■ TASK OBJECTIVE:
Would you copy only the lines below, beginning with the one that contains "turquoise tape [181,251,278,339]" and running through the last entry line?

■ Before-and-after scene images:

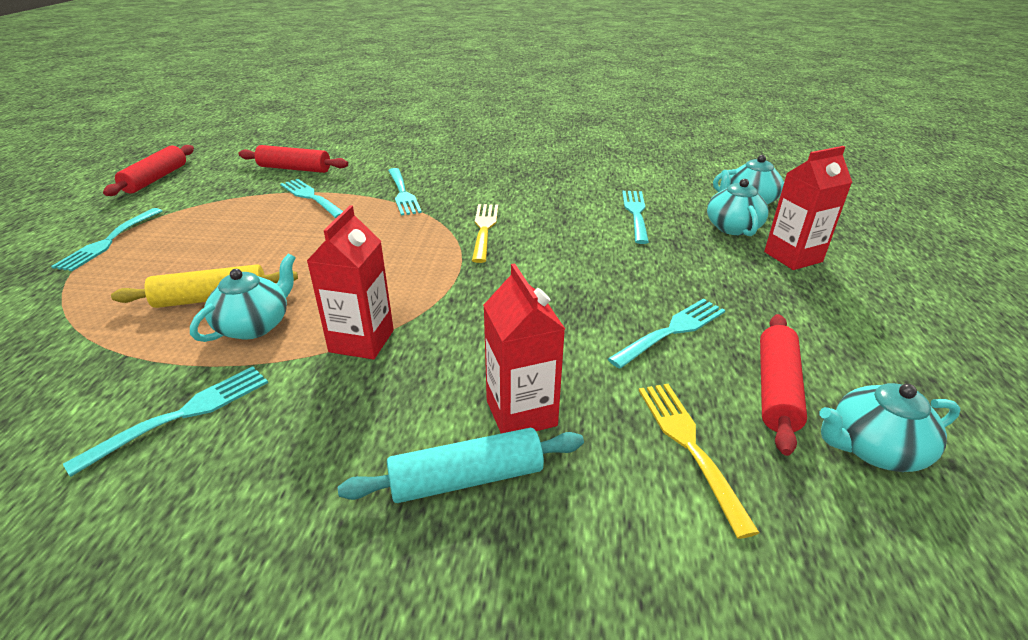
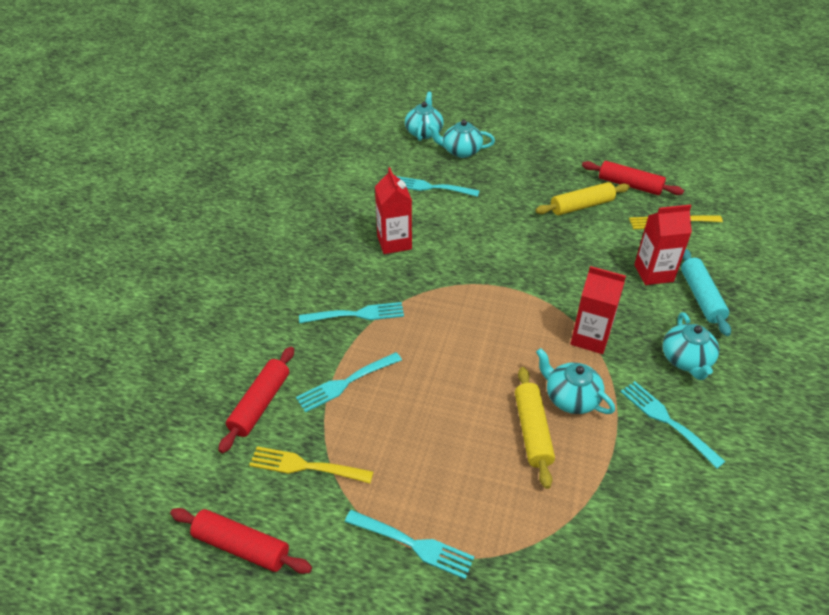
camera: 80 degrees left, 10 degrees up
yellow fork [472,204,498,263] -> yellow fork moved to [249,446,374,483]
turquoise fork [608,299,726,369] -> yellow rolling pin [535,182,630,215]
red carton [764,146,852,270] -> red carton moved to [375,167,412,254]
turquoise teapot [820,383,960,472] -> turquoise teapot moved to [662,312,719,380]

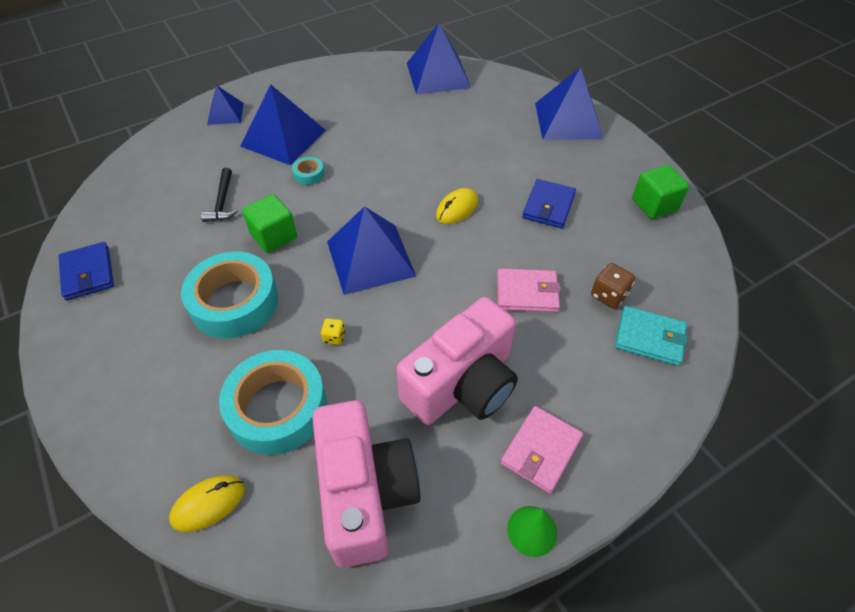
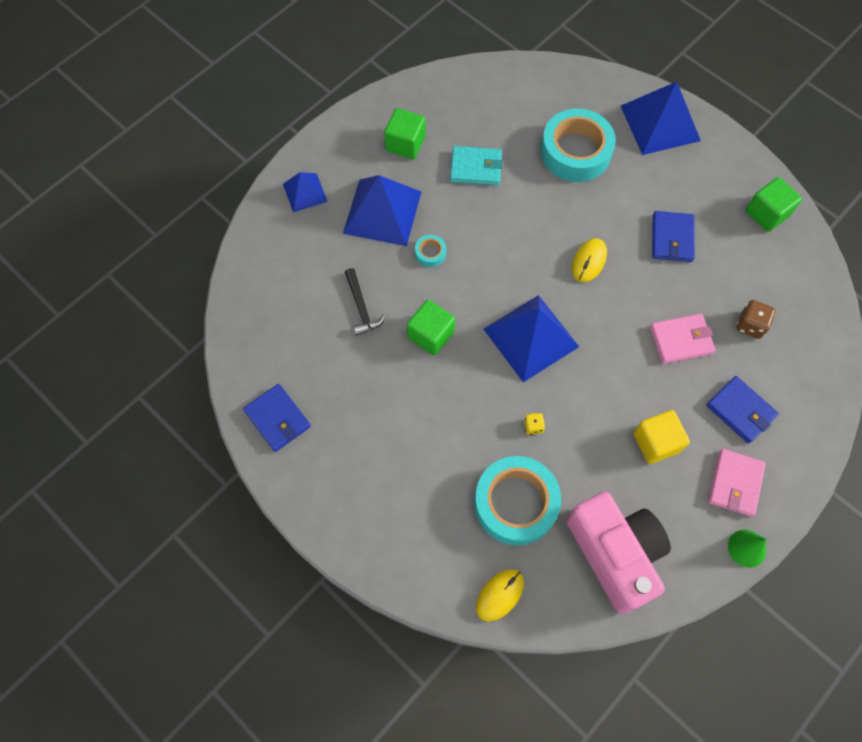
camera: 15 degrees left, 15 degrees up
turquoise tape [181,251,278,339] -> turquoise tape moved to [541,109,616,182]
pink camera [397,297,518,425] -> yellow cube [633,410,690,464]
blue pyramid [407,23,471,94] -> none
turquoise wallet [615,306,688,366] -> turquoise wallet moved to [450,146,503,186]
none -> green cube [384,108,426,159]
none -> blue wallet [706,376,779,443]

■ WRITTEN ANSWER:
turquoise tape [181,251,278,339] -> turquoise tape moved to [541,109,616,182]
pink camera [397,297,518,425] -> yellow cube [633,410,690,464]
blue pyramid [407,23,471,94] -> none
turquoise wallet [615,306,688,366] -> turquoise wallet moved to [450,146,503,186]
none -> green cube [384,108,426,159]
none -> blue wallet [706,376,779,443]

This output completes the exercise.